The problem = What is needed is an exact copy of the lines from the one containing "R13: 2.2k (+3V3, SIG10) -> none" through the last line of the entries below, both included.

(Saved data entries)
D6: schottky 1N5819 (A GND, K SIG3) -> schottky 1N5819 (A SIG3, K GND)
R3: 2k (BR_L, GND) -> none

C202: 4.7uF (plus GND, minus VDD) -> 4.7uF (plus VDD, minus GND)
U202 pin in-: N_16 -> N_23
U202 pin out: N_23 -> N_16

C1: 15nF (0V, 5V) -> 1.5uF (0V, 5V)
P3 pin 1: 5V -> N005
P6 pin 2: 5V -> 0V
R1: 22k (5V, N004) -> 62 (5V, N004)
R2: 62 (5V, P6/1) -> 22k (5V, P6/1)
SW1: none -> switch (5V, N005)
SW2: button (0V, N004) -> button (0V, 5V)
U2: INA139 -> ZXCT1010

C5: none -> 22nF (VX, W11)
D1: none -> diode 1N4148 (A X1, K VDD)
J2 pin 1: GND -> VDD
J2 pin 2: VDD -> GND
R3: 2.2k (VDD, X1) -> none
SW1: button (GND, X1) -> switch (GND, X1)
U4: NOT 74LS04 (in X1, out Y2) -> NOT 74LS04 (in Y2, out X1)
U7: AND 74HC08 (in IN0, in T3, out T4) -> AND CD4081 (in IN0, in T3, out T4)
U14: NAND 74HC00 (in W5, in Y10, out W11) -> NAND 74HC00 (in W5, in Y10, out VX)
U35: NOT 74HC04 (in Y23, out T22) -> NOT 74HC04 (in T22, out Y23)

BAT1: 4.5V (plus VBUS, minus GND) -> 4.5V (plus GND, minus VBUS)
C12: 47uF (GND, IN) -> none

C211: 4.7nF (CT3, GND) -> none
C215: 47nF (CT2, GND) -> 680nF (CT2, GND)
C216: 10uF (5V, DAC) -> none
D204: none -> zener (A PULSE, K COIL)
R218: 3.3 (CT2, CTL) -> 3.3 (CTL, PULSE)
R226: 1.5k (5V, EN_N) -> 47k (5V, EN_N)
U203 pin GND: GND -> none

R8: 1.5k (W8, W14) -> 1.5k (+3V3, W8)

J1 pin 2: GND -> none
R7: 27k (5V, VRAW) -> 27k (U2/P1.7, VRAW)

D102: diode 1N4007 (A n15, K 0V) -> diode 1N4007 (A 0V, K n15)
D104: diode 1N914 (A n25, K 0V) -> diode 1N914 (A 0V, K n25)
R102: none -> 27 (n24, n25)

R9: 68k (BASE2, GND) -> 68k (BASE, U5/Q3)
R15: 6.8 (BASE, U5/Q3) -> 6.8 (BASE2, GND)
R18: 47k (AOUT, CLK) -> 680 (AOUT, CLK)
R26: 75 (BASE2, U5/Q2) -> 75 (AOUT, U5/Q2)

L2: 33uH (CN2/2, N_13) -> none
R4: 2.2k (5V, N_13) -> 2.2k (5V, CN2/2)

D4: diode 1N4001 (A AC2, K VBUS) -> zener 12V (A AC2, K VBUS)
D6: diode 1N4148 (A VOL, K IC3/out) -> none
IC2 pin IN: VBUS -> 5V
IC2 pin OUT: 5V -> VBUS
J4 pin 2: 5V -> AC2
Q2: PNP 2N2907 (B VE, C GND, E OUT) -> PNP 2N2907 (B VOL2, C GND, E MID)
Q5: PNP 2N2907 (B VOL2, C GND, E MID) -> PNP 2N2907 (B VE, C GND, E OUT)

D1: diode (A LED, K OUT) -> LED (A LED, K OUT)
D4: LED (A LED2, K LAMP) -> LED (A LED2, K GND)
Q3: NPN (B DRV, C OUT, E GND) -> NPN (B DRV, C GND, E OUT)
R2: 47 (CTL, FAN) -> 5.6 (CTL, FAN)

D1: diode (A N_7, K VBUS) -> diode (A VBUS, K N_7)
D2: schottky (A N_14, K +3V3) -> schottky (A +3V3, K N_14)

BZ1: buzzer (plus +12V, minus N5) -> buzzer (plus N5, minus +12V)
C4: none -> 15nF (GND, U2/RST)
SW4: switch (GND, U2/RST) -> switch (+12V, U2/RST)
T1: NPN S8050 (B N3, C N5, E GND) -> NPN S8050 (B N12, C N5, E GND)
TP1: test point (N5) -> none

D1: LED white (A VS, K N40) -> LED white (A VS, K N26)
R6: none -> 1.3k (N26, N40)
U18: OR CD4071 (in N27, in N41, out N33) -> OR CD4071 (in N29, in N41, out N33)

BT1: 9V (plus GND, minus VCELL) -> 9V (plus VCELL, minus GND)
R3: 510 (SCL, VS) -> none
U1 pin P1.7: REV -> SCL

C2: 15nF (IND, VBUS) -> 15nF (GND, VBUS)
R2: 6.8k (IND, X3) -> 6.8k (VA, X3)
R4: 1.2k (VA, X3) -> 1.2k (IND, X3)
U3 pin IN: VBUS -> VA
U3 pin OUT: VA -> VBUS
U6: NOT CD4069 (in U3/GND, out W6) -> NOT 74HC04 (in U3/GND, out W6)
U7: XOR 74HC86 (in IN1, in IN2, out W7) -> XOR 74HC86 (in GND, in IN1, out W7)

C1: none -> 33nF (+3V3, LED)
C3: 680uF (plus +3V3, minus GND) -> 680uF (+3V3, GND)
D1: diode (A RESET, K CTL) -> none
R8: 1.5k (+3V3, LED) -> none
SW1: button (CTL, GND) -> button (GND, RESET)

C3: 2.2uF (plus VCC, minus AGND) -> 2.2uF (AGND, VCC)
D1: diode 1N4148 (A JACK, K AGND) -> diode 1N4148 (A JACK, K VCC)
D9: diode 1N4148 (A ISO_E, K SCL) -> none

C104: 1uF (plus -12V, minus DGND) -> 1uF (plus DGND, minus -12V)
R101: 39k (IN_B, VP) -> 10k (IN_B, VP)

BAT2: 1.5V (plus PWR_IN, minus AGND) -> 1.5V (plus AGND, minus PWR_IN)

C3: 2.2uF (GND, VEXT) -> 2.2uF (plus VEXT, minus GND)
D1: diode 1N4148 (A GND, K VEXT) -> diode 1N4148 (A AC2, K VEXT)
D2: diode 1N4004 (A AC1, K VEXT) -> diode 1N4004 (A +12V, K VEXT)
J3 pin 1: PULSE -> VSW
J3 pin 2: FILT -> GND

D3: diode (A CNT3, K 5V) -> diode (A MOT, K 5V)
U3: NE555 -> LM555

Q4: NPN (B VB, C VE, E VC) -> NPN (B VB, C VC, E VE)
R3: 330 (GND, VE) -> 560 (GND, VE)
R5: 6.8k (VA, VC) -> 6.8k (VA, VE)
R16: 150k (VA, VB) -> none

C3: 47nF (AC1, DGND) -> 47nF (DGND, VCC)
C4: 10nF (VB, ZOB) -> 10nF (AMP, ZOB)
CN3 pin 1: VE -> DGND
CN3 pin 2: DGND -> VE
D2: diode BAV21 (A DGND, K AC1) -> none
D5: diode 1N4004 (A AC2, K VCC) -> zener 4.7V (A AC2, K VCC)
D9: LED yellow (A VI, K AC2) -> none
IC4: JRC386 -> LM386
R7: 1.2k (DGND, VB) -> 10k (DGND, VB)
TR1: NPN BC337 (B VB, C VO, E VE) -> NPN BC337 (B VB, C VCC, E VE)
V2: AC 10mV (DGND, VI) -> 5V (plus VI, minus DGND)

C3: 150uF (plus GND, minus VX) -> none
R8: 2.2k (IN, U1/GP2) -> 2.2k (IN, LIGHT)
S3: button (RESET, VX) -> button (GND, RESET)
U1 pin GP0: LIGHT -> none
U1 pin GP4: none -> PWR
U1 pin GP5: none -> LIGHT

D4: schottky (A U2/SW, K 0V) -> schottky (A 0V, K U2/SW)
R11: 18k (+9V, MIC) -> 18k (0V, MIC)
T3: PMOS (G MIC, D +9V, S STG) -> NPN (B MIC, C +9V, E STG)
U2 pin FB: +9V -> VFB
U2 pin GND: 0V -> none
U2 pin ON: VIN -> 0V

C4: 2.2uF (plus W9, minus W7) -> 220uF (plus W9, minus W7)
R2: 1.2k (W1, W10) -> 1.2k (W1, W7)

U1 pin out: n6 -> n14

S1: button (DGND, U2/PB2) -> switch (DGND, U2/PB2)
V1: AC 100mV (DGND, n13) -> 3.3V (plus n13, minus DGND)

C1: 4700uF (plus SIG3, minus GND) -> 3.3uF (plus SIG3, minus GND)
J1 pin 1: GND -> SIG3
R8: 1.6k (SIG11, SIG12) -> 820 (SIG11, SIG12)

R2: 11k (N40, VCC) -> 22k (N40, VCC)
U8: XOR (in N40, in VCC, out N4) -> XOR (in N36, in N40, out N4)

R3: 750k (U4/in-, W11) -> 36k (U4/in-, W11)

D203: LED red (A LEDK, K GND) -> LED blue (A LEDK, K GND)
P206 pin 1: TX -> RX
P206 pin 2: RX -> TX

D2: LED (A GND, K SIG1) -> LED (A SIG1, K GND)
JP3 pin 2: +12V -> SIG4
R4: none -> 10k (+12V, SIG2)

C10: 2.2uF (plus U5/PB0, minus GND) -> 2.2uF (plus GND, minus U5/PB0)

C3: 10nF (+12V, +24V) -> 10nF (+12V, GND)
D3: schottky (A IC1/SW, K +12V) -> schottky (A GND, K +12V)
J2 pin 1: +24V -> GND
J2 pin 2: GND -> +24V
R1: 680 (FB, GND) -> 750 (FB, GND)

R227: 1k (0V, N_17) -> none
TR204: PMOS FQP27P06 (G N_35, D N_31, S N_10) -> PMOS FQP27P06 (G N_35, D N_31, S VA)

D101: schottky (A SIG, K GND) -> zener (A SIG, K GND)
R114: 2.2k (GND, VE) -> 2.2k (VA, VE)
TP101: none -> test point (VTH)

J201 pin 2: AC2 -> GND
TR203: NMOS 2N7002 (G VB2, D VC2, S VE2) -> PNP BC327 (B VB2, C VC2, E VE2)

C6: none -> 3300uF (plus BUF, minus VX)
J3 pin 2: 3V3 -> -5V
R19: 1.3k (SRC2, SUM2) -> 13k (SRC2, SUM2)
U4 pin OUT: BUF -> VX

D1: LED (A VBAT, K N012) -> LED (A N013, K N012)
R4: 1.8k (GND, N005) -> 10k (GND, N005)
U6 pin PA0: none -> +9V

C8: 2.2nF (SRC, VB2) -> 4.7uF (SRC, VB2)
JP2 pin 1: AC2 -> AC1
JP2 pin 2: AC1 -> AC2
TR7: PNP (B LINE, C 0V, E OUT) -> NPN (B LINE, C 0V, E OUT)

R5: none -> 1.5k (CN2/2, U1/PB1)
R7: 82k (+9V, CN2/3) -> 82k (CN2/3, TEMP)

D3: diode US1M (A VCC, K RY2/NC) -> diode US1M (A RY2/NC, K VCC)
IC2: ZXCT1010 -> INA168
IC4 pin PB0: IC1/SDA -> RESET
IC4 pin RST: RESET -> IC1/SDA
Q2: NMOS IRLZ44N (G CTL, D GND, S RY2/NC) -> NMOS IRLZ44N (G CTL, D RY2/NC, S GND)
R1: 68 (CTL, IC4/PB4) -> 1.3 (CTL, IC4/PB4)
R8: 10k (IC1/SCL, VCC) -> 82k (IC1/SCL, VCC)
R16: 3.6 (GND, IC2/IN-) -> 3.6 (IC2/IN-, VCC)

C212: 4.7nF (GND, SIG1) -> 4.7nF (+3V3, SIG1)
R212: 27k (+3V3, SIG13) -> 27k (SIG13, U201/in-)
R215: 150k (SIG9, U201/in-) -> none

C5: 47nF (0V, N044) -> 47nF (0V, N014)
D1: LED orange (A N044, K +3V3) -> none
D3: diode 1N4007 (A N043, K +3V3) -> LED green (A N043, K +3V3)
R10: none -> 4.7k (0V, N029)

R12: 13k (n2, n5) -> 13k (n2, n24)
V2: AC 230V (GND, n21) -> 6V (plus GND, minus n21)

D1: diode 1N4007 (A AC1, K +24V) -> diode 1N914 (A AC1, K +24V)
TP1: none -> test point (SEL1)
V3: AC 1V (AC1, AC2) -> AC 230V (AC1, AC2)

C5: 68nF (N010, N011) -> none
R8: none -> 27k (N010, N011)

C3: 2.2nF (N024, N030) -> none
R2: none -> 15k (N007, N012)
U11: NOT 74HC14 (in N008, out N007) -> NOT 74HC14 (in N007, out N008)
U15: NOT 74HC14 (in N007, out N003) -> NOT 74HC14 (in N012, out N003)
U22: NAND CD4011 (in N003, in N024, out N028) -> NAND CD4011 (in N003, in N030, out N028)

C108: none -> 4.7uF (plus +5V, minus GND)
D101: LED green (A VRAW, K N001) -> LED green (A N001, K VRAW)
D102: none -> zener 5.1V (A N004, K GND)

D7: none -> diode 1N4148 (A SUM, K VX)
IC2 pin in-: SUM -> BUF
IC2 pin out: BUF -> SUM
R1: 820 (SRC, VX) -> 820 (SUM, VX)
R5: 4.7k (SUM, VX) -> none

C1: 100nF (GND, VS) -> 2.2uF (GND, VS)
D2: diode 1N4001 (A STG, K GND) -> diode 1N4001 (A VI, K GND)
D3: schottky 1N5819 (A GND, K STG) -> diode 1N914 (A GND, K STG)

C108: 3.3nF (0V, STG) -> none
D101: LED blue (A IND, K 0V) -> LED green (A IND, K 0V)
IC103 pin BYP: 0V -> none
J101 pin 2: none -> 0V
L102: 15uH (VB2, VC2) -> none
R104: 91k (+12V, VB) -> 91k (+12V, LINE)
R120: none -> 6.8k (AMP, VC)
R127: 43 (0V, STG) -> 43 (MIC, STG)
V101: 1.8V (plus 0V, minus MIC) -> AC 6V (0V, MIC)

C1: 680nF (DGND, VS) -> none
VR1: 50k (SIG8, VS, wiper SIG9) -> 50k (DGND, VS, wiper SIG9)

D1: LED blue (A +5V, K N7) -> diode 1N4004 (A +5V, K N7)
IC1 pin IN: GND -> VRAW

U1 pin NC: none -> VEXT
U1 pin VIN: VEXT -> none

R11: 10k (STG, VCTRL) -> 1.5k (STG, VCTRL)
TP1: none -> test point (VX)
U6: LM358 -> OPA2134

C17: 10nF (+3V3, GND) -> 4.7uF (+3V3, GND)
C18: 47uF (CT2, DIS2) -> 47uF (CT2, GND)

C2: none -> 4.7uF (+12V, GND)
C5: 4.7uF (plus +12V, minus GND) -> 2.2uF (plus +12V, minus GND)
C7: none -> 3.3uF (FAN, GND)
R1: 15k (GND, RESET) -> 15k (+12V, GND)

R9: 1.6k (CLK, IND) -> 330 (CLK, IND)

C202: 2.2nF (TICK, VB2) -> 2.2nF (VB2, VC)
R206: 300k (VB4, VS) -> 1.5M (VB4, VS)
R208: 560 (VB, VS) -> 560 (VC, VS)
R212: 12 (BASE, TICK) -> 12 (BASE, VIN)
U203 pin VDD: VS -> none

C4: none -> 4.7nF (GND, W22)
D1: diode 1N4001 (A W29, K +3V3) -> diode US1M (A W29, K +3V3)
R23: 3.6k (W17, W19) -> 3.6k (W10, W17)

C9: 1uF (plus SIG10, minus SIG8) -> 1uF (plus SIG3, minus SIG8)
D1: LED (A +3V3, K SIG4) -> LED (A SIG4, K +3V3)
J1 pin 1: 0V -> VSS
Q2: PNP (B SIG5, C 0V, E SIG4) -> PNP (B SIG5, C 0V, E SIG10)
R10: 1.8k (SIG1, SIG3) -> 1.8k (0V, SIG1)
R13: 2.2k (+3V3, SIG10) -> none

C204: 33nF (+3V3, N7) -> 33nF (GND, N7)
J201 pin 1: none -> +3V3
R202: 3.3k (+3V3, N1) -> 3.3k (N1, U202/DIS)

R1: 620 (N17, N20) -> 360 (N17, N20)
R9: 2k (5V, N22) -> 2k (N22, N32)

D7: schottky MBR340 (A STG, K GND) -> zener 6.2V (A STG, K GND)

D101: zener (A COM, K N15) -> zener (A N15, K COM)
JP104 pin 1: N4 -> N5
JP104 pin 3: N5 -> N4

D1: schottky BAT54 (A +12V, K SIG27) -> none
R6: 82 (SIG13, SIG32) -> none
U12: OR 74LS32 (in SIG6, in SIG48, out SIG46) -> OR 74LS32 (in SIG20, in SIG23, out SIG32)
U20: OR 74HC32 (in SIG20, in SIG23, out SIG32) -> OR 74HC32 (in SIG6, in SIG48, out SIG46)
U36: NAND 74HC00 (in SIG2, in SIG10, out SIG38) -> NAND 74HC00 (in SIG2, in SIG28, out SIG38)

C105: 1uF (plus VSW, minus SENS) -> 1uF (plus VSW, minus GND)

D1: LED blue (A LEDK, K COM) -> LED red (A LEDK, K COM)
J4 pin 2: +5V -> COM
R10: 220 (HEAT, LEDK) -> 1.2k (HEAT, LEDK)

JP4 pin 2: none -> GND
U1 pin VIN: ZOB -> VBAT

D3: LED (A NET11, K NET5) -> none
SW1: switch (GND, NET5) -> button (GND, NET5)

Your response =
R13: 2.2k (+3V3, SIG10) -> none

C204: 33nF (+3V3, N7) -> 33nF (GND, N7)
J201 pin 1: none -> +3V3
R202: 3.3k (+3V3, N1) -> 3.3k (N1, U202/DIS)

R1: 620 (N17, N20) -> 360 (N17, N20)
R9: 2k (5V, N22) -> 2k (N22, N32)

D7: schottky MBR340 (A STG, K GND) -> zener 6.2V (A STG, K GND)

D101: zener (A COM, K N15) -> zener (A N15, K COM)
JP104 pin 1: N4 -> N5
JP104 pin 3: N5 -> N4

D1: schottky BAT54 (A +12V, K SIG27) -> none
R6: 82 (SIG13, SIG32) -> none
U12: OR 74LS32 (in SIG6, in SIG48, out SIG46) -> OR 74LS32 (in SIG20, in SIG23, out SIG32)
U20: OR 74HC32 (in SIG20, in SIG23, out SIG32) -> OR 74HC32 (in SIG6, in SIG48, out SIG46)
U36: NAND 74HC00 (in SIG2, in SIG10, out SIG38) -> NAND 74HC00 (in SIG2, in SIG28, out SIG38)

C105: 1uF (plus VSW, minus SENS) -> 1uF (plus VSW, minus GND)

D1: LED blue (A LEDK, K COM) -> LED red (A LEDK, K COM)
J4 pin 2: +5V -> COM
R10: 220 (HEAT, LEDK) -> 1.2k (HEAT, LEDK)

JP4 pin 2: none -> GND
U1 pin VIN: ZOB -> VBAT

D3: LED (A NET11, K NET5) -> none
SW1: switch (GND, NET5) -> button (GND, NET5)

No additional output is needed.